WHAT THE TASK REQUIRES |
Your output consists solely of the lines from the one that contains "PIXELS3 pin DIN: D5 -> RX2" to the end of the material, each reproduced exactly; pictures do not belong in it.

DATA SUPPLIED |
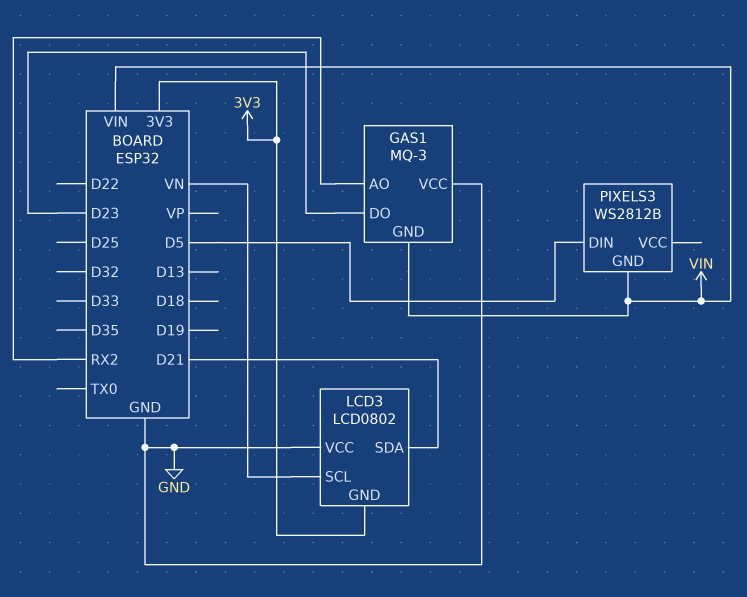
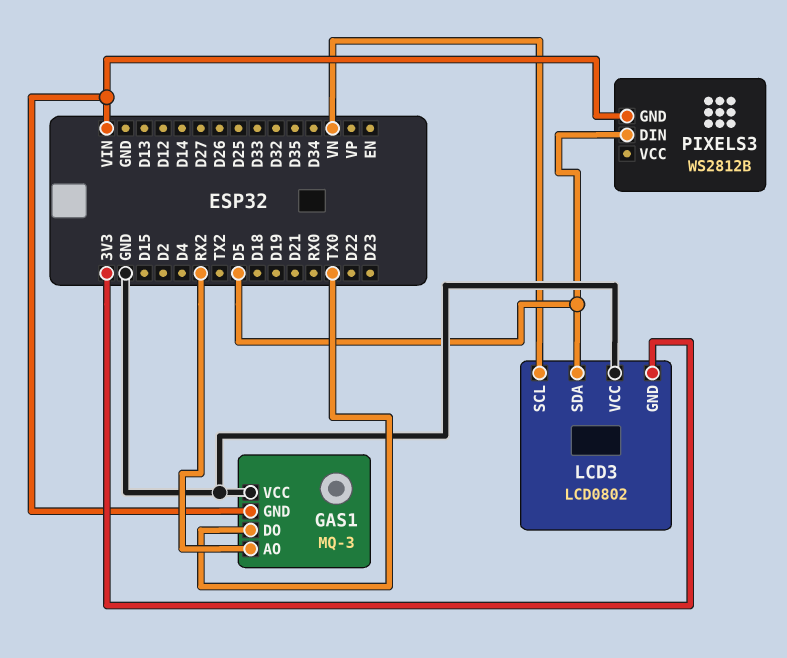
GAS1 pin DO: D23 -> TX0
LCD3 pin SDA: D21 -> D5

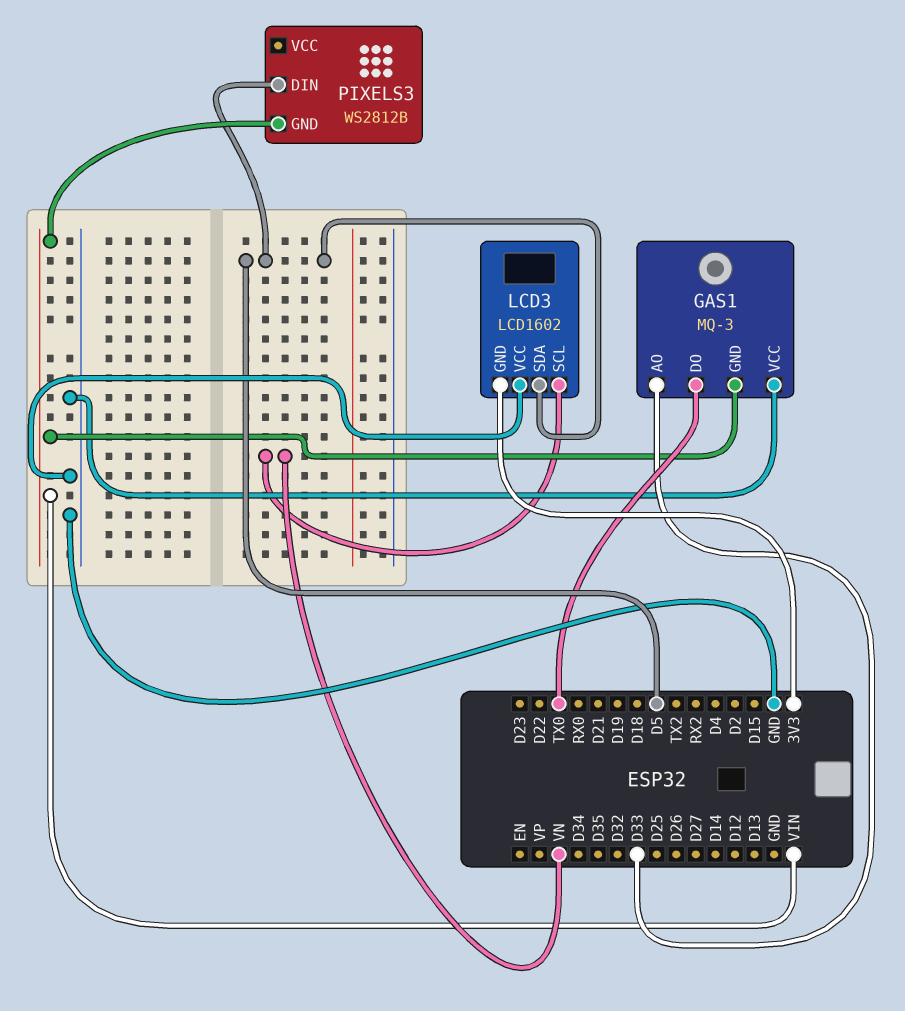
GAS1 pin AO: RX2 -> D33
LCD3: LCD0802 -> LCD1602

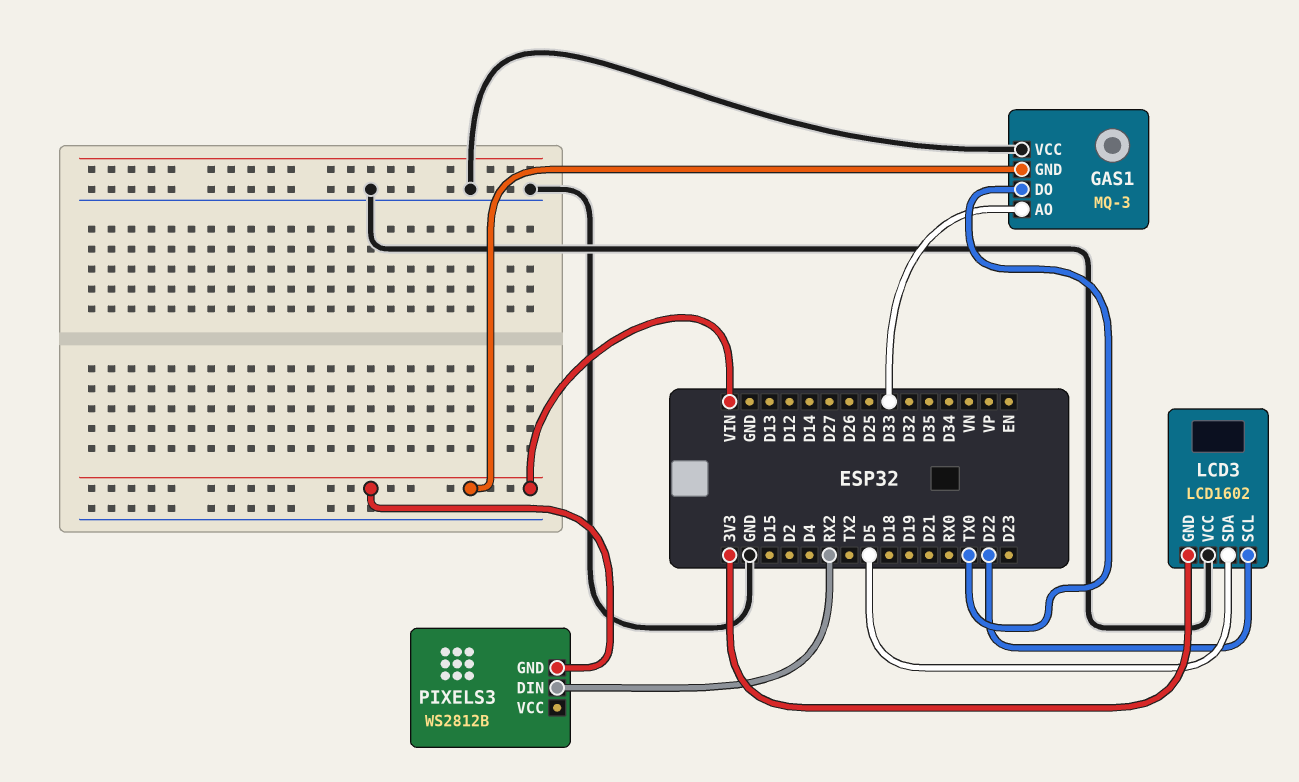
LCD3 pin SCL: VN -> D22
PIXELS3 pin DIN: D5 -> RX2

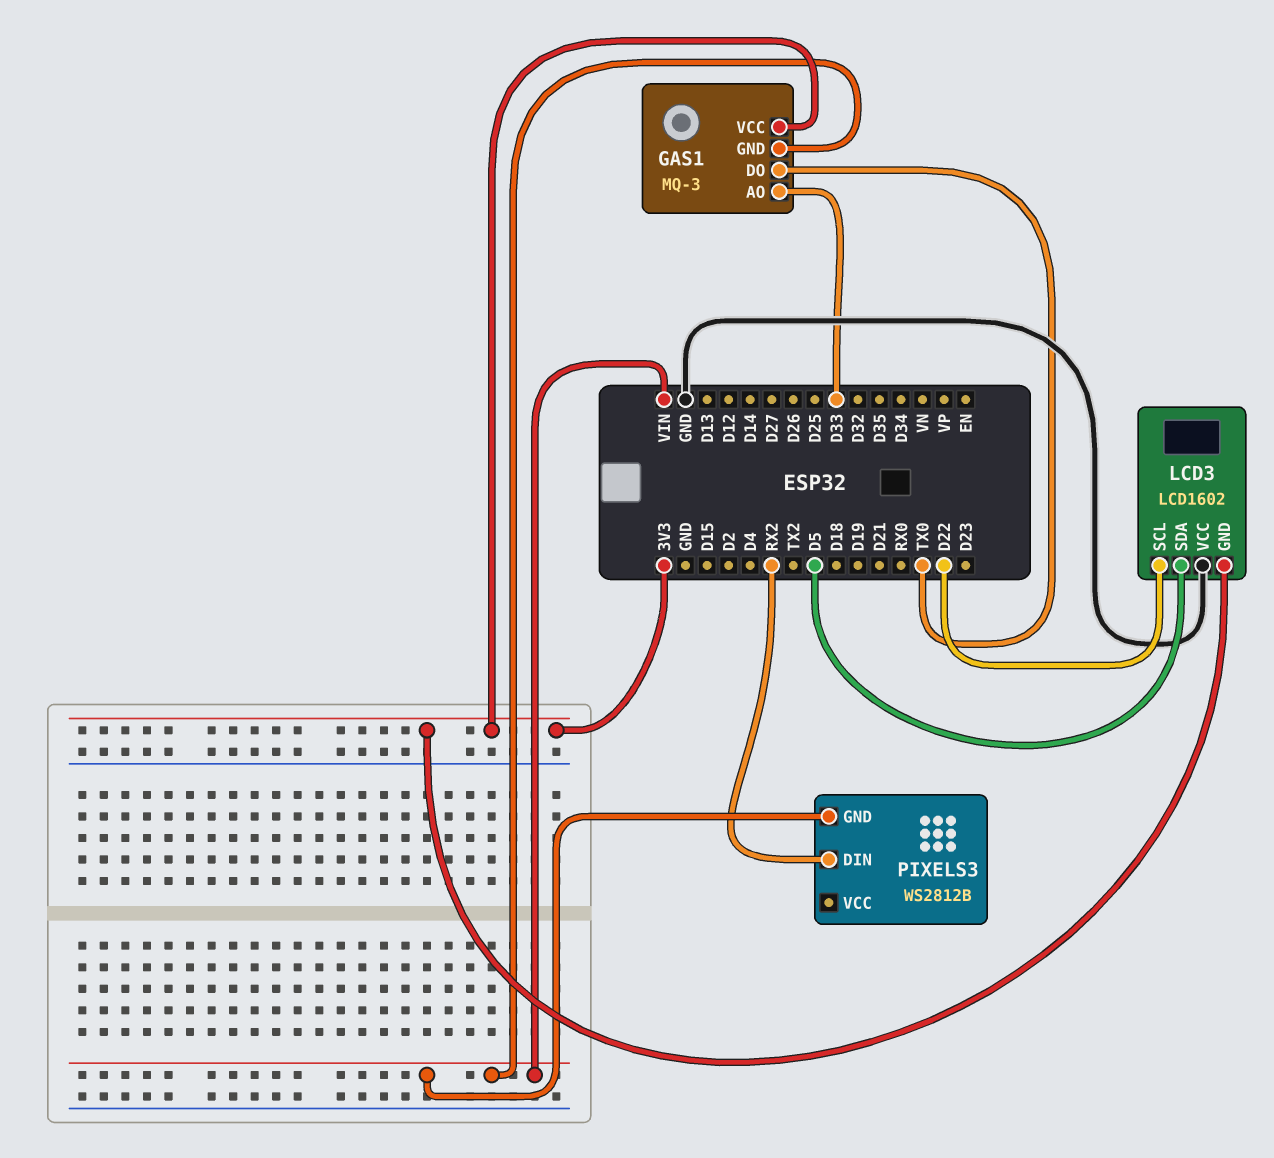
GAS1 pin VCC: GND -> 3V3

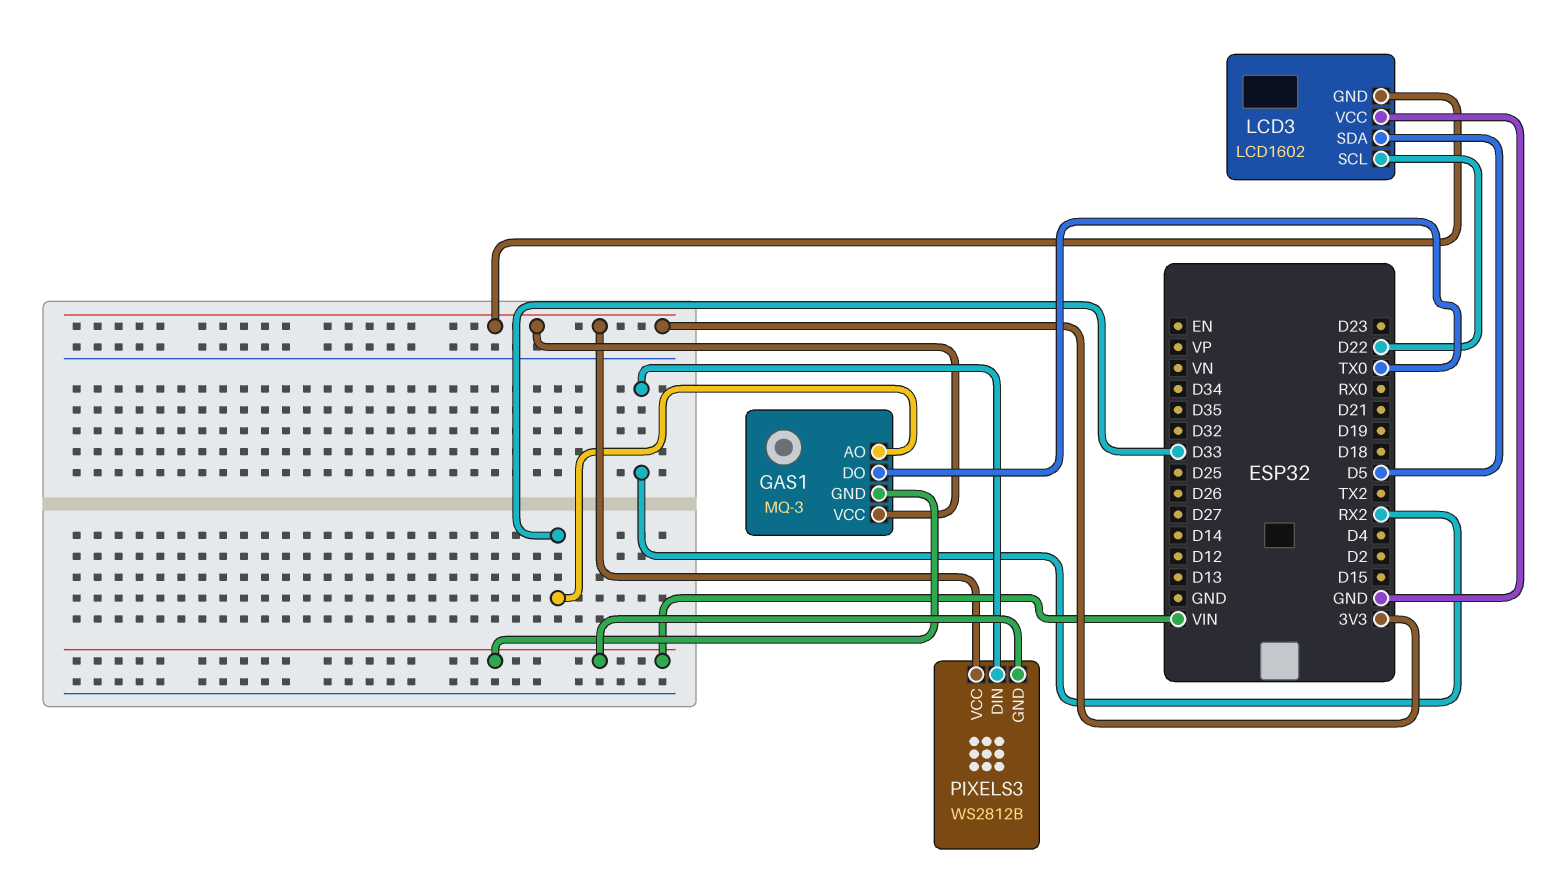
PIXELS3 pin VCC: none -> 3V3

OUTPUT OF THE TASK |
PIXELS3 pin DIN: D5 -> RX2

GAS1 pin VCC: GND -> 3V3

PIXELS3 pin VCC: none -> 3V3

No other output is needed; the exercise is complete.